*Task to carry out*. Where a line in the listing below contains the word "OPTO", copy that line.

^^^^^^^^

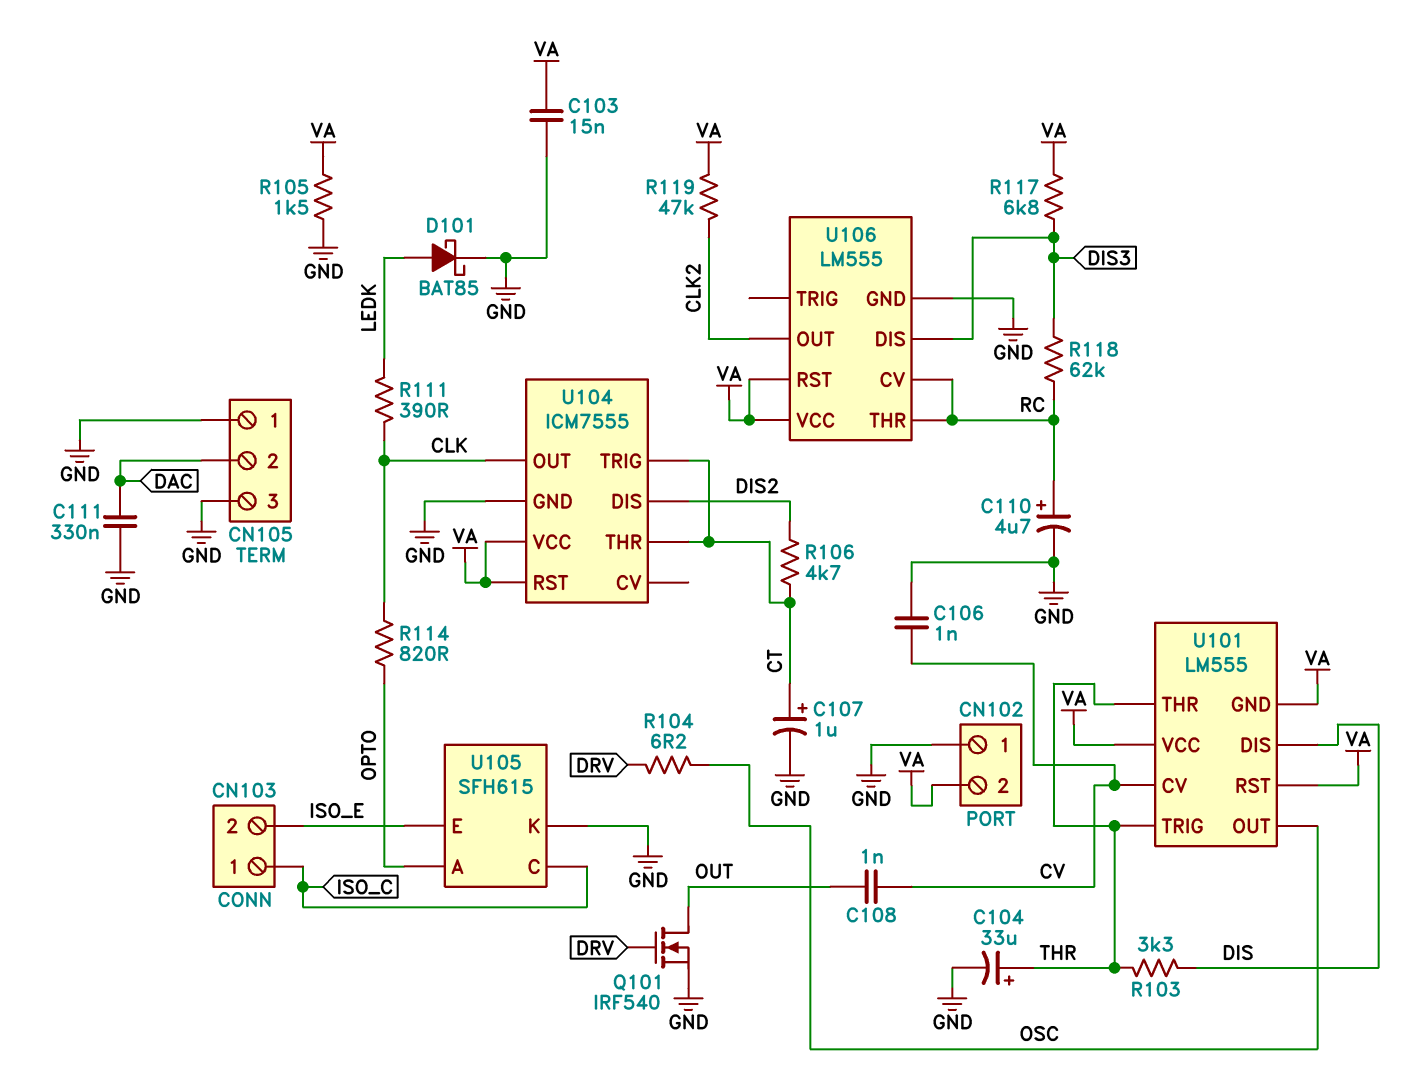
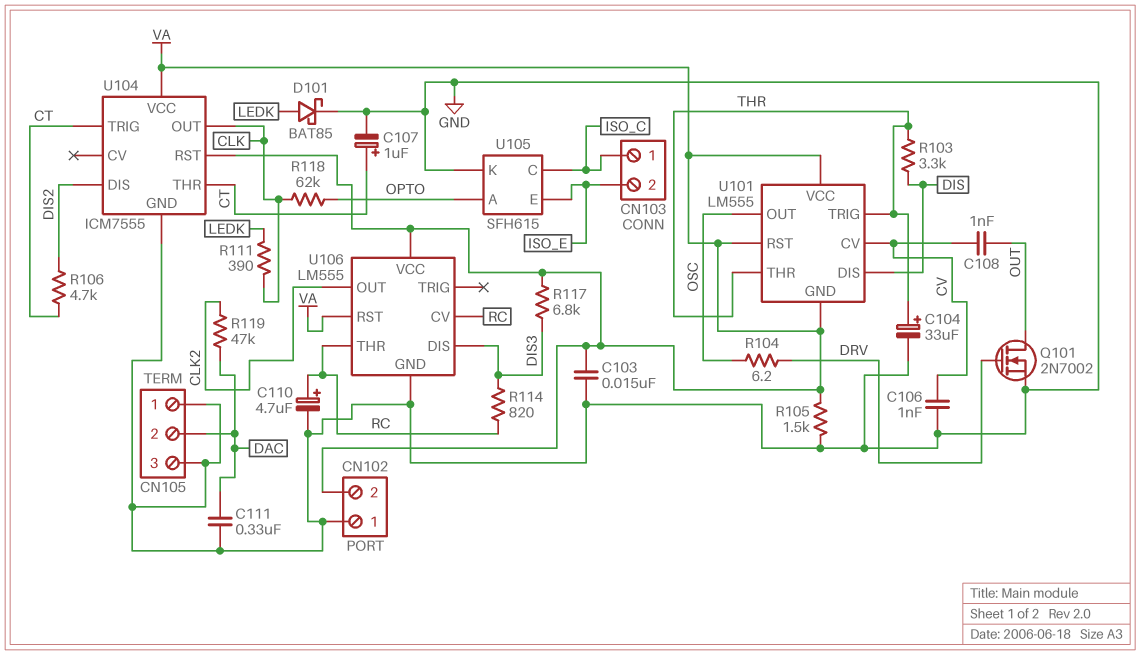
Q101: NMOS IRF540 (G DRV, D OUT, S GND) -> NMOS 2N7002 (G DRV, D OUT, S GND)
R114: 820 (CLK, OPTO) -> 820 (DIS3, RC)
R118: 62k (DIS3, RC) -> 62k (CLK, OPTO)
R119: 47k (CLK2, VA) -> 47k (CLK2, DAC)

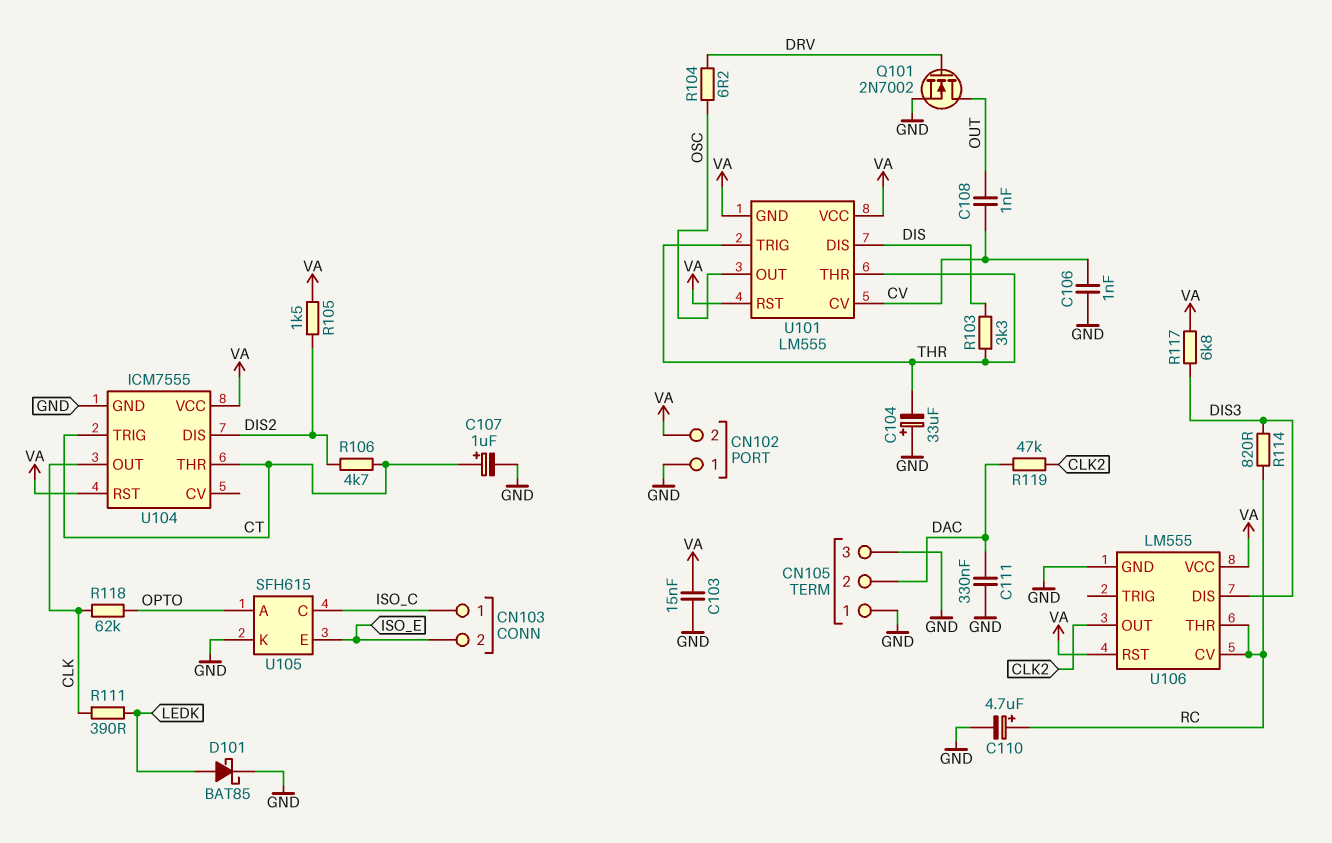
C104: 33uF (plus THR, minus GND) -> 33uF (plus GND, minus THR)
R105: 1.5k (GND, VA) -> 1.5k (DIS2, VA)

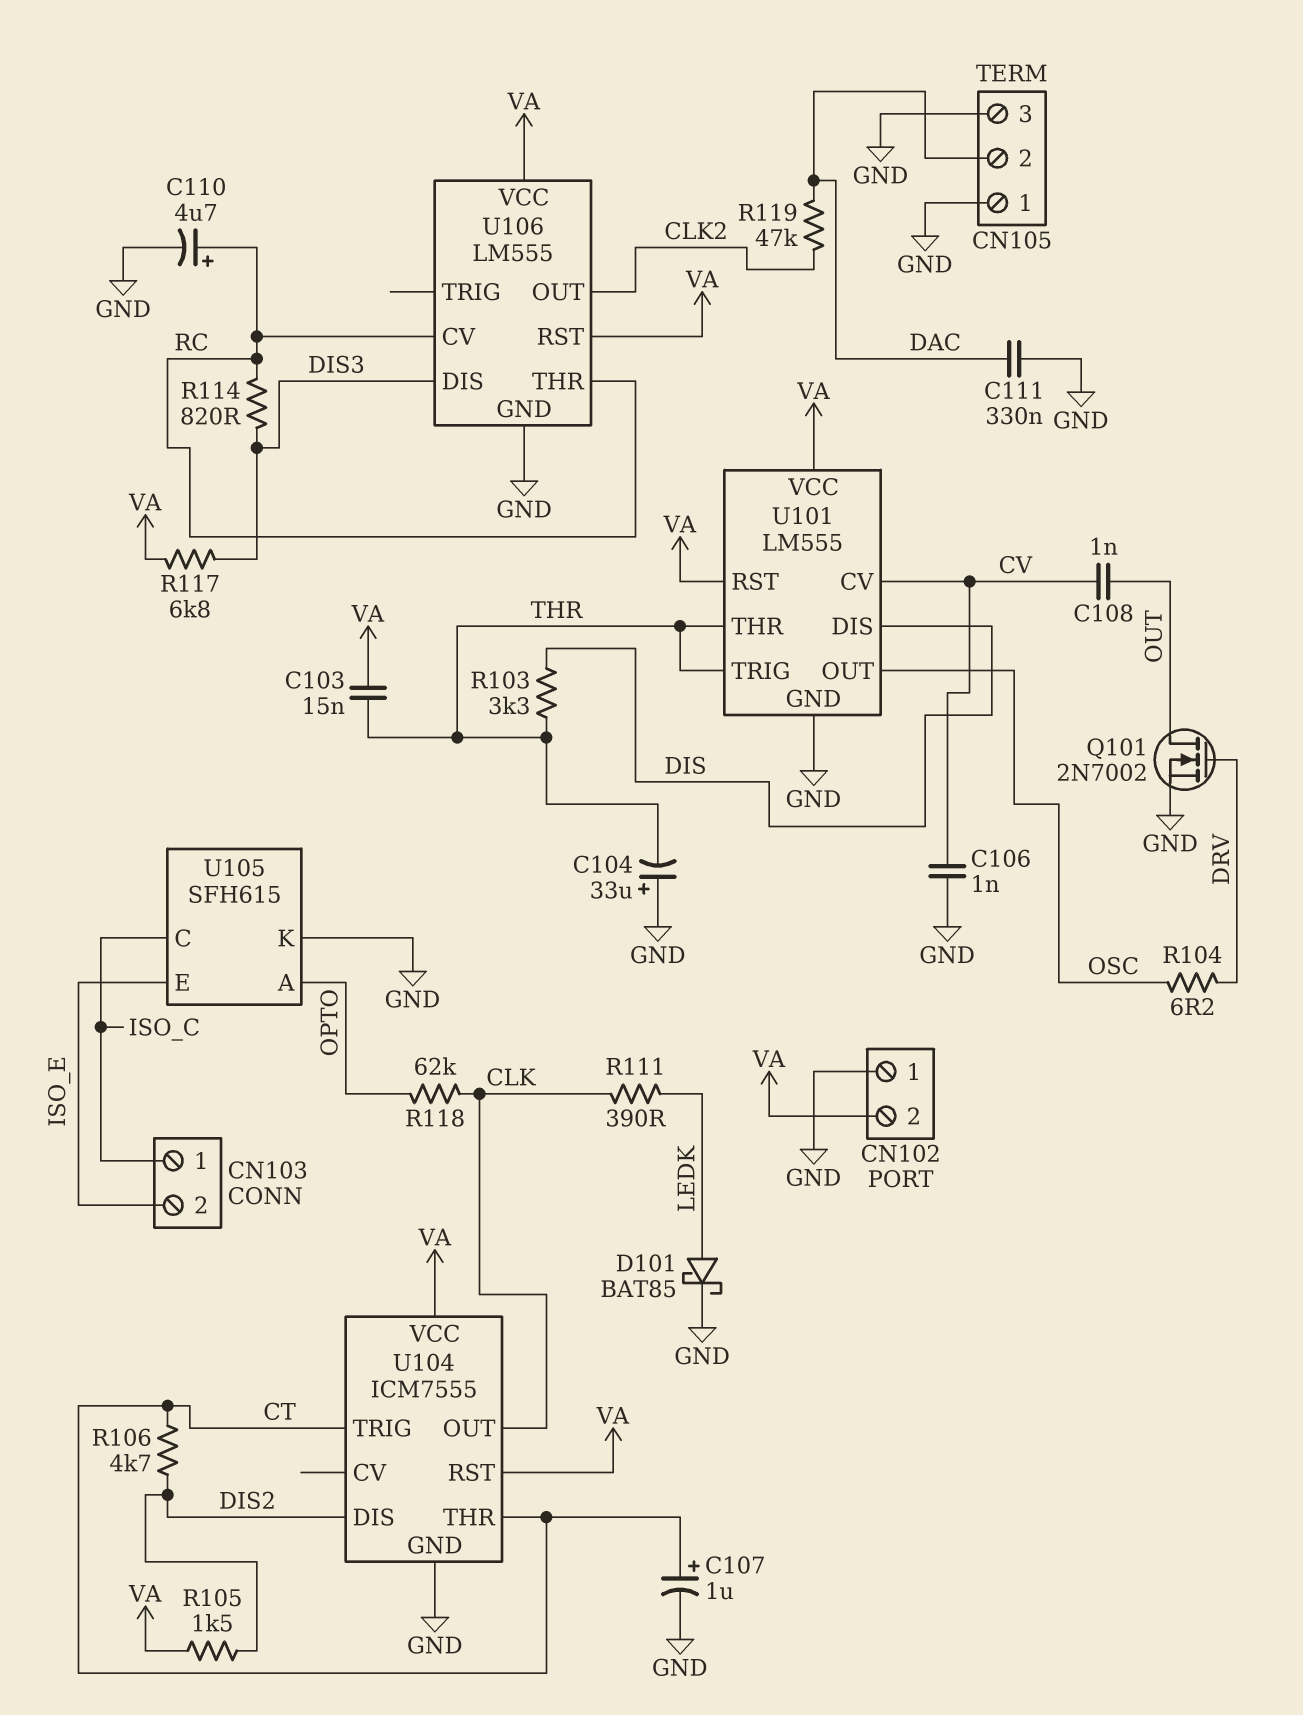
C103: 15nF (GND, VA) -> 15nF (THR, VA)
U101 pin GND: VA -> GND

^^^^^^^^

*Answer to the problem*.
R114: 820 (CLK, OPTO) -> 820 (DIS3, RC)
R118: 62k (DIS3, RC) -> 62k (CLK, OPTO)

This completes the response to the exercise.